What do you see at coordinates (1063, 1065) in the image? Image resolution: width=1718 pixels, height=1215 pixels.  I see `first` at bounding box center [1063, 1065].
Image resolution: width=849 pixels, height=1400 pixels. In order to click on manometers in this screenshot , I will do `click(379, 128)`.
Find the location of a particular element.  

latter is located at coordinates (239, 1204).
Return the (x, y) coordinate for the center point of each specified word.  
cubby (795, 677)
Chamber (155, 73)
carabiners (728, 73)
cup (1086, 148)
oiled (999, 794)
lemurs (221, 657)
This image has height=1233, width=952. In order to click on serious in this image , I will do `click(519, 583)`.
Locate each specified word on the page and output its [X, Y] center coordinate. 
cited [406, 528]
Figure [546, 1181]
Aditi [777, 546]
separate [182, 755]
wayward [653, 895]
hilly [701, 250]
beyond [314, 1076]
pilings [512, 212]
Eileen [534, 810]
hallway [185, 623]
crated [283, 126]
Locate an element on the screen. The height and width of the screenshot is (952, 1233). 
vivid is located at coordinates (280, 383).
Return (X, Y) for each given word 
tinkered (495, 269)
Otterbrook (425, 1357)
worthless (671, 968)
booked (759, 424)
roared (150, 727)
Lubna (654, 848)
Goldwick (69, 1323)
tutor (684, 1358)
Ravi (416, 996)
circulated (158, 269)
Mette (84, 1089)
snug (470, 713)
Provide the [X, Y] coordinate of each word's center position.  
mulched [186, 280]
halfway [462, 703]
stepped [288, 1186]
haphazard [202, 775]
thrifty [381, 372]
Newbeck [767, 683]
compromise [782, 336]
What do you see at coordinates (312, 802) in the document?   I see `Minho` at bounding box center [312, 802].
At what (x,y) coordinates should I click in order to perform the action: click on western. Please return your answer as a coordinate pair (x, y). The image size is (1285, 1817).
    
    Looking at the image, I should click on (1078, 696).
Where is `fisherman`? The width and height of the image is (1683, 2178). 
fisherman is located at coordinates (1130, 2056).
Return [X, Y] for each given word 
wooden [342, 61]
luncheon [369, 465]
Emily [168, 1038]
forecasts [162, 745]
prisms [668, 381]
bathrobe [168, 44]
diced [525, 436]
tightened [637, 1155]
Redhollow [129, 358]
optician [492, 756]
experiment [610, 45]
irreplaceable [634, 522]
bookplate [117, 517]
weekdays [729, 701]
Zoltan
-- -- --
▶ **Aim**:
Give the data from the line with "snug (470, 713)" to the line with "compromise [782, 336]" as a numbered list, leaving out any blank lines.

▶ **Task solution**:
1. snug (470, 713)
2. Provide the [X, Y] coordinate of each word's center position.  
3. mulched [186, 280]
4. halfway [462, 703]
5. stepped [288, 1186]
6. haphazard [202, 775]
7. thrifty [381, 372]
8. Newbeck [767, 683]
9. compromise [782, 336]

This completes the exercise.